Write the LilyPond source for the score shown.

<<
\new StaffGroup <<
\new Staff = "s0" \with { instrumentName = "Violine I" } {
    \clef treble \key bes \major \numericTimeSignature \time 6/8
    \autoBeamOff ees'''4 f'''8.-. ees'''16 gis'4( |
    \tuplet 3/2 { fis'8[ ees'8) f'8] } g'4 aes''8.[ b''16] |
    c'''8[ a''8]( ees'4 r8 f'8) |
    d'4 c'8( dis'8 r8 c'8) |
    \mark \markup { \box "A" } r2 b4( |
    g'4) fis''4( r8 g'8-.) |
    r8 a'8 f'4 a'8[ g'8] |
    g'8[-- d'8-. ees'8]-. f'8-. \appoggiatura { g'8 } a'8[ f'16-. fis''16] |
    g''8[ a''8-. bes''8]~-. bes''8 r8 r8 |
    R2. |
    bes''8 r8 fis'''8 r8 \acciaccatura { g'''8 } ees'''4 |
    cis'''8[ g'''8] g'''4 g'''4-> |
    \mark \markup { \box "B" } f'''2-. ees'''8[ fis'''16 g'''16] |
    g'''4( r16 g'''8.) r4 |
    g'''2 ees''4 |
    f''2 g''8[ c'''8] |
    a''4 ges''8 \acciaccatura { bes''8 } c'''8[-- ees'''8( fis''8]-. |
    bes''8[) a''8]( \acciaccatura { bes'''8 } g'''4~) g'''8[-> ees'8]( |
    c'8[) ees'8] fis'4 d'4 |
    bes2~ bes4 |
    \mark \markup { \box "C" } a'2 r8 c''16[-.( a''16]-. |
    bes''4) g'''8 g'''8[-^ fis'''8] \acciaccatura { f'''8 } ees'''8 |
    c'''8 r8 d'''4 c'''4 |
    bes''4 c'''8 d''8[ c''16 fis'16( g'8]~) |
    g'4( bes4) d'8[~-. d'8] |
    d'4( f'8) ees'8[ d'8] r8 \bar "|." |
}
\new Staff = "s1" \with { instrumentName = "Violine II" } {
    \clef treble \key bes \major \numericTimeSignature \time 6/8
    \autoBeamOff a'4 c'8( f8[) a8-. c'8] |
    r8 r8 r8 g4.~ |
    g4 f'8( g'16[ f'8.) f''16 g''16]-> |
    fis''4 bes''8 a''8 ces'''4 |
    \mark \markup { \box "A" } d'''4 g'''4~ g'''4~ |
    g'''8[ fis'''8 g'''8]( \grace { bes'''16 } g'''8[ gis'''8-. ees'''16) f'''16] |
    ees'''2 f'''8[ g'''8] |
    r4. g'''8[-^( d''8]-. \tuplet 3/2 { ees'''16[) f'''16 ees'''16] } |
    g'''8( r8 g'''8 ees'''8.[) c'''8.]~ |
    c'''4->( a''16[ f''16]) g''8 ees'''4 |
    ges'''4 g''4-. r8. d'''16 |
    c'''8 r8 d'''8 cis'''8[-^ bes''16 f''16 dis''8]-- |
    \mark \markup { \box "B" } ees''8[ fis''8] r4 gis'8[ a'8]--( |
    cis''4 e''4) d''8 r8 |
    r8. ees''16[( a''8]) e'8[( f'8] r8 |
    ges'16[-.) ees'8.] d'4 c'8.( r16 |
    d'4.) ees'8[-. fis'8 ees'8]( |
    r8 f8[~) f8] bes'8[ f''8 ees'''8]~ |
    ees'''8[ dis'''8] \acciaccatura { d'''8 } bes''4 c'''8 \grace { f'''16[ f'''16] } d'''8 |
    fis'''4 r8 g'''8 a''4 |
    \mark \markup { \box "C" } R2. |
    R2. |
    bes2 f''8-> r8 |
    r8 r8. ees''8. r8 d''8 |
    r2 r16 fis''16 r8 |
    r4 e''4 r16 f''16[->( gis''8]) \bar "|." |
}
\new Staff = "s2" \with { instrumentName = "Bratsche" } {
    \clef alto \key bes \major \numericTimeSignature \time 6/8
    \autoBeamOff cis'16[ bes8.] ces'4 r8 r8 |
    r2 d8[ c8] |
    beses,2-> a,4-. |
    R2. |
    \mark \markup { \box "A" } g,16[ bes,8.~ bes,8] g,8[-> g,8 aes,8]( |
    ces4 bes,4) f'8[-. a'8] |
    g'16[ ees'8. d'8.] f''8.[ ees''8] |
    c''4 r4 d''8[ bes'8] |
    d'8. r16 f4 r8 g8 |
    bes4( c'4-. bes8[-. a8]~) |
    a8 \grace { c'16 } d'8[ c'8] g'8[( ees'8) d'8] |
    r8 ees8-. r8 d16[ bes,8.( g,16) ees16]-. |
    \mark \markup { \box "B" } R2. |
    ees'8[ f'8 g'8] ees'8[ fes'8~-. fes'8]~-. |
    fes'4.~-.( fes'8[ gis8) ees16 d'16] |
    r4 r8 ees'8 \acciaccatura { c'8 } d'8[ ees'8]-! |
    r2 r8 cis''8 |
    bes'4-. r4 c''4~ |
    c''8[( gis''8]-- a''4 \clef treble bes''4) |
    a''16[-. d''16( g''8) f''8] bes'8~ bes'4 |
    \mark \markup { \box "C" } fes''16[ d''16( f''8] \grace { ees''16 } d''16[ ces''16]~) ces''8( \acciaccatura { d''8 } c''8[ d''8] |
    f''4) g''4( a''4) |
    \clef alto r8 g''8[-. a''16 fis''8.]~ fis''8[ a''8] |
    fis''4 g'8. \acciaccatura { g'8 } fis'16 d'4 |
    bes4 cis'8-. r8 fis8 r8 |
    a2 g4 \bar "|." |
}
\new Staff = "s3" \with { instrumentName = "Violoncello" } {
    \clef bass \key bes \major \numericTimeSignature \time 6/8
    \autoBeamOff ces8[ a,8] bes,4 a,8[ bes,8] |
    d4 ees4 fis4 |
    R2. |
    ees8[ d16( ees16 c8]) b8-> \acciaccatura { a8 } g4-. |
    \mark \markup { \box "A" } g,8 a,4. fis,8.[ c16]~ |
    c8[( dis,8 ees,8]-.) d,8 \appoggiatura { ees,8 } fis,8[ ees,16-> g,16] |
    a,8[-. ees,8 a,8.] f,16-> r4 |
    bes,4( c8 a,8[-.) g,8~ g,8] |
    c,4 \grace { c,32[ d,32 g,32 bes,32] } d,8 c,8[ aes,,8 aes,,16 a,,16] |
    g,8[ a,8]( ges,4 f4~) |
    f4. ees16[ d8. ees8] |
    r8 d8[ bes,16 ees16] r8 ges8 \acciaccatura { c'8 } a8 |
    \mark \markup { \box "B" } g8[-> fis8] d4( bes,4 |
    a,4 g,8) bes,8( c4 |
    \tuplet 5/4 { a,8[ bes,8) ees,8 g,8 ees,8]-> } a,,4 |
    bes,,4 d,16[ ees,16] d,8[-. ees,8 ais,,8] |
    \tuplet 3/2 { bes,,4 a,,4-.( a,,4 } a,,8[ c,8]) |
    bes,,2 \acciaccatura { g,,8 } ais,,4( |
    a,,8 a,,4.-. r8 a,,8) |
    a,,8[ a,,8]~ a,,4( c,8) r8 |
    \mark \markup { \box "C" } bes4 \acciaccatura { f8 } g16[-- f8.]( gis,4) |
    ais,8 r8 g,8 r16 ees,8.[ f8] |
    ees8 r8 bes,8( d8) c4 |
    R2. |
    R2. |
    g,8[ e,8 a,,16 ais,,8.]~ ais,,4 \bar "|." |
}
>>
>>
---
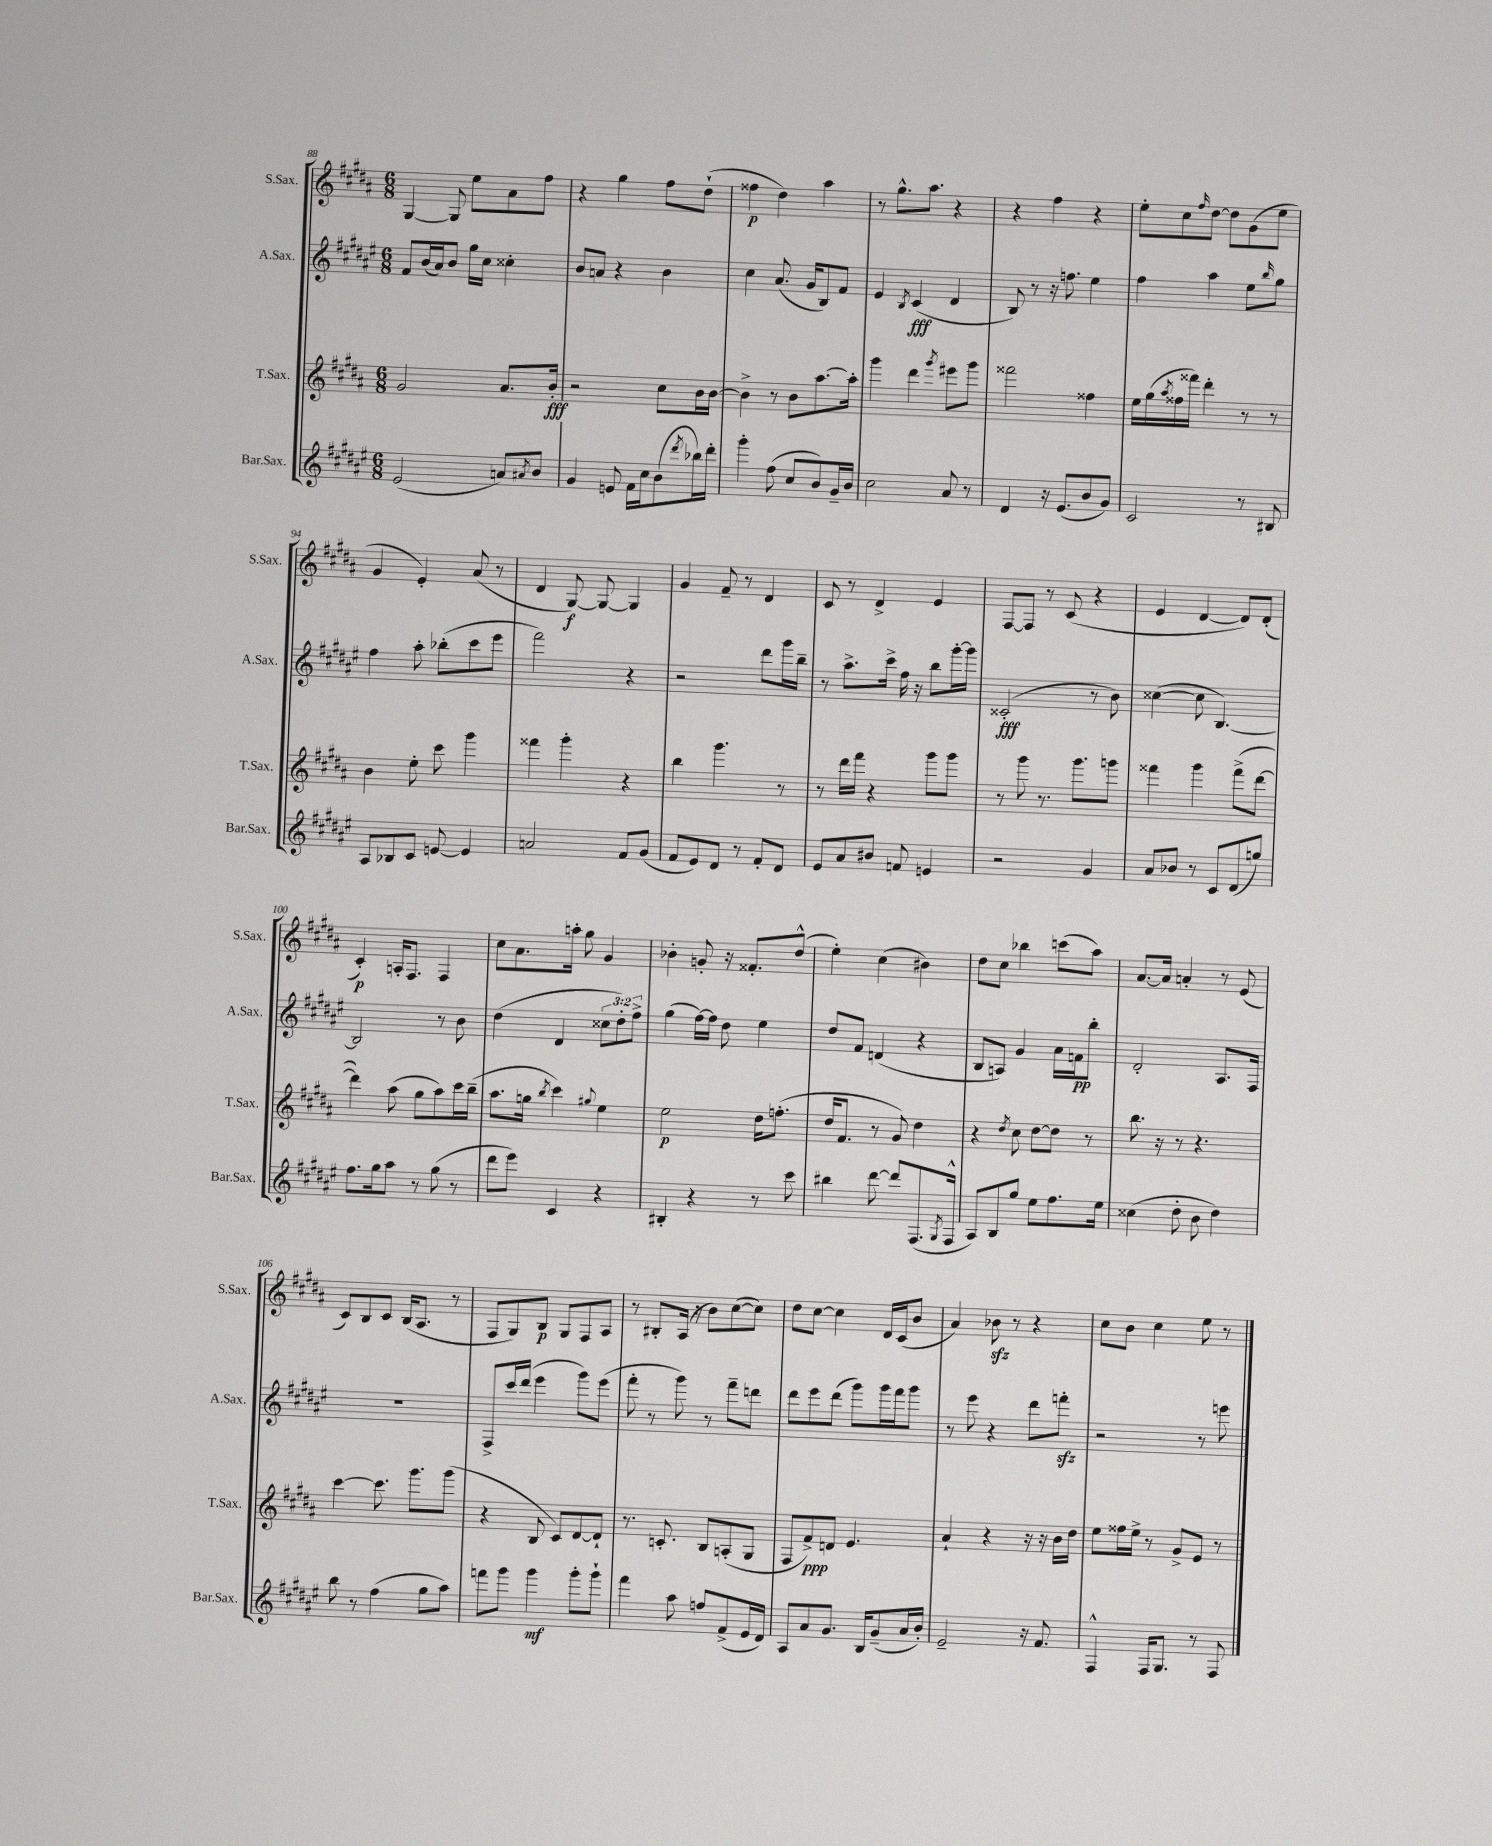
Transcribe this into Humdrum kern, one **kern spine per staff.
--
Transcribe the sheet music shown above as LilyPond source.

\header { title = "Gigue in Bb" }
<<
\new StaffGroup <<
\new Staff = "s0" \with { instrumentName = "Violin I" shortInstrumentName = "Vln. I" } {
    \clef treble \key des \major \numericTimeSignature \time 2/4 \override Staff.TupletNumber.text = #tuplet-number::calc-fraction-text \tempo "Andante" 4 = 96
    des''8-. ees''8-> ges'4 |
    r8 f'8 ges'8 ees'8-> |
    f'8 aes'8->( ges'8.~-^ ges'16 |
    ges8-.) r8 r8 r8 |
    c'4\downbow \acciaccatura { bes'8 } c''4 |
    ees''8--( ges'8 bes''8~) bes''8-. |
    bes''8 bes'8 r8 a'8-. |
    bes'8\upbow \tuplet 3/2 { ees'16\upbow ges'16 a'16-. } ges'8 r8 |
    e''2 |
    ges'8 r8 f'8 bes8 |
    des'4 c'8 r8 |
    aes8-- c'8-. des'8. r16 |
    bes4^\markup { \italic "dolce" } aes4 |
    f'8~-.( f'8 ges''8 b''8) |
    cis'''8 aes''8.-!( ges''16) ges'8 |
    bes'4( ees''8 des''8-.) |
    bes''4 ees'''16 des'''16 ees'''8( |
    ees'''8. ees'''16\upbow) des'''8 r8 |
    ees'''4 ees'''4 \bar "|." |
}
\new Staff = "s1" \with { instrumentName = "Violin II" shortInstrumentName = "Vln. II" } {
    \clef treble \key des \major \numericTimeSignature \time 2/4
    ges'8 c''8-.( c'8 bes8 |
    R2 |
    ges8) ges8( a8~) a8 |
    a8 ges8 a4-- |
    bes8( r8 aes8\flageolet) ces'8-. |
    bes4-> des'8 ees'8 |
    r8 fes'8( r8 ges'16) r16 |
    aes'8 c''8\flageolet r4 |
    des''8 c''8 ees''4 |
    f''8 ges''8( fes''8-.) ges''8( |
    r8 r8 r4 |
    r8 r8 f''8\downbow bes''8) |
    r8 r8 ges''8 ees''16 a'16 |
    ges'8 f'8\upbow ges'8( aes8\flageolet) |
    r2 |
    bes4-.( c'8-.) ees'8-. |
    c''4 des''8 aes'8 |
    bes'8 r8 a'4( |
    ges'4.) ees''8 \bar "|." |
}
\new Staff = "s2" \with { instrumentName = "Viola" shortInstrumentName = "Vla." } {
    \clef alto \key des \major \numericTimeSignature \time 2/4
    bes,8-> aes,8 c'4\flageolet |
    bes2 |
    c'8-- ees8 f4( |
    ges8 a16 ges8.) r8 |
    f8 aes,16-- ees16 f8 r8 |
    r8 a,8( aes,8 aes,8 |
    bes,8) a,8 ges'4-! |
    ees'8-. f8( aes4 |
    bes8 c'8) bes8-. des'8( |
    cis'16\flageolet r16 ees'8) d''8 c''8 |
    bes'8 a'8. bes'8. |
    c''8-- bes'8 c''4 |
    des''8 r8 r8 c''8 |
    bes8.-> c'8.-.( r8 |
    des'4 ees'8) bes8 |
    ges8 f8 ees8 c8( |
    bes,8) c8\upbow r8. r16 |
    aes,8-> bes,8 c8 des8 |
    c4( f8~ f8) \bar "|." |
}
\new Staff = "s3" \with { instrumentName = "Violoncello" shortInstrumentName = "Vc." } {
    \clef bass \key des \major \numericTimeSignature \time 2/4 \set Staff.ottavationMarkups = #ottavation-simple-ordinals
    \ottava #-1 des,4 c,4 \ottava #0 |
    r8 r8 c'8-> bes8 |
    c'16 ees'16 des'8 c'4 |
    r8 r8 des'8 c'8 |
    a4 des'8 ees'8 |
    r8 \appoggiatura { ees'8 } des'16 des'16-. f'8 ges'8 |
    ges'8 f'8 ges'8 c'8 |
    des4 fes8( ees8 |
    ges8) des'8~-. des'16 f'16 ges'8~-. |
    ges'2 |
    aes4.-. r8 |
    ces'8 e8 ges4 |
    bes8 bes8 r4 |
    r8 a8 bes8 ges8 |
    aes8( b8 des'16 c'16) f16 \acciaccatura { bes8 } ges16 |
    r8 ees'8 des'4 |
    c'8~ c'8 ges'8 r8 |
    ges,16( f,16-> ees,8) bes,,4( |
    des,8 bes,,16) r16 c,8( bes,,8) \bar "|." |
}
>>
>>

**Exercise instructions:**
Please reproduce the lines from the one containing "Transcribe the sheet" up to and including the one containing "bes''8 bes'8 r8 a'8-. |", substituting "Allegro" for "Andante" and leaving everything else unchanged.

**Result of the task:**
Transcribe the sheet music shown above as LilyPond source.

\header { title = "Gigue in Bb" }
<<
\new StaffGroup <<
\new Staff = "s0" \with { instrumentName = "Violin I" shortInstrumentName = "Vln. I" } {
    \clef treble \key des \major \numericTimeSignature \time 2/4 \override Staff.TupletNumber.text = #tuplet-number::calc-fraction-text \tempo "Allegro" 4 = 96
    des''8-. ees''8-> ges'4 |
    r8 f'8 ges'8 ees'8-> |
    f'8 aes'8->( ges'8.~-^ ges'16 |
    ges8-.) r8 r8 r8 |
    c'4\downbow \acciaccatura { bes'8 } c''4 |
    ees''8--( ges'8 bes''8~) bes''8-. |
    bes''8 bes'8 r8 a'8-. |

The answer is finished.